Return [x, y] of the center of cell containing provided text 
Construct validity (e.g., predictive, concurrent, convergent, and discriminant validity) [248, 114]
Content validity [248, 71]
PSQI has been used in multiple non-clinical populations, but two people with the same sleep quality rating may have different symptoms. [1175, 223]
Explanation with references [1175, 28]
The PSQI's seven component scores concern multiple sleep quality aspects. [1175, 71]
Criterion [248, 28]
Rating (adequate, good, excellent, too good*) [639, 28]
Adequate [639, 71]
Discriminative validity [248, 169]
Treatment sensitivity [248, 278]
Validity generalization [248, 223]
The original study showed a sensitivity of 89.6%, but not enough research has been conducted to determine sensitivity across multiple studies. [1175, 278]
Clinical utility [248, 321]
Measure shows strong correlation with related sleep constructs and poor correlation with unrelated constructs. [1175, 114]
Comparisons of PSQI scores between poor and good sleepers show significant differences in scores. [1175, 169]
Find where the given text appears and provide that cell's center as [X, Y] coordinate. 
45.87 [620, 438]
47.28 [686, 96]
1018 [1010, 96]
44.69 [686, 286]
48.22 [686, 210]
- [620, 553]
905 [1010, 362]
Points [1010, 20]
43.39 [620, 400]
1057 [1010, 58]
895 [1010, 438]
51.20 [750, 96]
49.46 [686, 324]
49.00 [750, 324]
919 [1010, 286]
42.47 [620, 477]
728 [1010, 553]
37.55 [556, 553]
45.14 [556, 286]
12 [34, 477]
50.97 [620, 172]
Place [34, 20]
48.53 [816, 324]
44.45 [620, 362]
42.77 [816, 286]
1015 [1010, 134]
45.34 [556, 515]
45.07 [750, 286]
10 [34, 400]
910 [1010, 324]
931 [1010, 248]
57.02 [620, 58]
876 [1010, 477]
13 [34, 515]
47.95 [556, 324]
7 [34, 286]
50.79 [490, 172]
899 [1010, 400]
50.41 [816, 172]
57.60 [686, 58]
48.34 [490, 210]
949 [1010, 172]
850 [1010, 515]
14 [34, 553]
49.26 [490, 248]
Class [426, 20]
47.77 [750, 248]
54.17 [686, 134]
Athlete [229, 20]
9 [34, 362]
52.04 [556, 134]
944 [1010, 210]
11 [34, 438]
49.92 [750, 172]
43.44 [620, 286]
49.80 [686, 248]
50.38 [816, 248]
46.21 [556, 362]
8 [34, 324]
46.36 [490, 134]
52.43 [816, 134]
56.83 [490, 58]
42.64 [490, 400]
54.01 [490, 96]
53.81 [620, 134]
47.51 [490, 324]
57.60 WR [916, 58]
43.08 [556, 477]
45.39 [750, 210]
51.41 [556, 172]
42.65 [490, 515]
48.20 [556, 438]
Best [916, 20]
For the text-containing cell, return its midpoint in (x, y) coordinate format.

***

• CHALLENGE: Write out all of the records above again, swapping each "sleep quality" for "rest quality" and keeping every other character the same.

• EXERCISE RESULT:
Return [x, y] of the center of cell containing provided text 
Construct validity (e.g., predictive, concurrent, convergent, and discriminant validity) [248, 114]
Content validity [248, 71]
PSQI has been used in multiple non-clinical populations, but two people with the same rest quality rating may have different symptoms. [1175, 223]
Explanation with references [1175, 28]
The PSQI's seven component scores concern multiple rest quality aspects. [1175, 71]
Criterion [248, 28]
Rating (adequate, good, excellent, too good*) [639, 28]
Adequate [639, 71]
Discriminative validity [248, 169]
Treatment sensitivity [248, 278]
Validity generalization [248, 223]
The original study showed a sensitivity of 89.6%, but not enough research has been conducted to determine sensitivity across multiple studies. [1175, 278]
Clinical utility [248, 321]
Measure shows strong correlation with related sleep constructs and poor correlation with unrelated constructs. [1175, 114]
Comparisons of PSQI scores between poor and good sleepers show significant differences in scores. [1175, 169]
Find where the given text appears and provide that cell's center as [X, Y] coordinate. 
45.87 [620, 438]
47.28 [686, 96]
1018 [1010, 96]
44.69 [686, 286]
48.22 [686, 210]
- [620, 553]
905 [1010, 362]
Points [1010, 20]
43.39 [620, 400]
1057 [1010, 58]
895 [1010, 438]
51.20 [750, 96]
49.46 [686, 324]
49.00 [750, 324]
919 [1010, 286]
42.47 [620, 477]
728 [1010, 553]
37.55 [556, 553]
45.14 [556, 286]
12 [34, 477]
50.97 [620, 172]
Place [34, 20]
48.53 [816, 324]
44.45 [620, 362]
42.77 [816, 286]
1015 [1010, 134]
45.34 [556, 515]
45.07 [750, 286]
10 [34, 400]
910 [1010, 324]
931 [1010, 248]
57.02 [620, 58]
876 [1010, 477]
13 [34, 515]
47.95 [556, 324]
7 [34, 286]
50.79 [490, 172]
899 [1010, 400]
50.41 [816, 172]
57.60 [686, 58]
48.34 [490, 210]
949 [1010, 172]
850 [1010, 515]
14 [34, 553]
49.26 [490, 248]
Class [426, 20]
47.77 [750, 248]
54.17 [686, 134]
Athlete [229, 20]
9 [34, 362]
52.04 [556, 134]
944 [1010, 210]
11 [34, 438]
49.92 [750, 172]
43.44 [620, 286]
49.80 [686, 248]
50.38 [816, 248]
46.21 [556, 362]
8 [34, 324]
46.36 [490, 134]
52.43 [816, 134]
56.83 [490, 58]
42.64 [490, 400]
54.01 [490, 96]
53.81 [620, 134]
47.51 [490, 324]
57.60 WR [916, 58]
43.08 [556, 477]
45.39 [750, 210]
51.41 [556, 172]
42.65 [490, 515]
48.20 [556, 438]
Best [916, 20]
For the text-containing cell, return its midpoint in (x, y) coordinate format.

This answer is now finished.